Give only the number of lines in the data that include the string "moved".

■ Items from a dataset
________________________________________

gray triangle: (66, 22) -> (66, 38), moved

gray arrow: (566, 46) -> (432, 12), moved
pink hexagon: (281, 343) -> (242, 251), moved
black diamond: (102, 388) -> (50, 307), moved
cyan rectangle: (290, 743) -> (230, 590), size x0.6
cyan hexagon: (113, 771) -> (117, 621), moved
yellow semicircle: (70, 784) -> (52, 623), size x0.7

________________________________________

■ Exercise response
5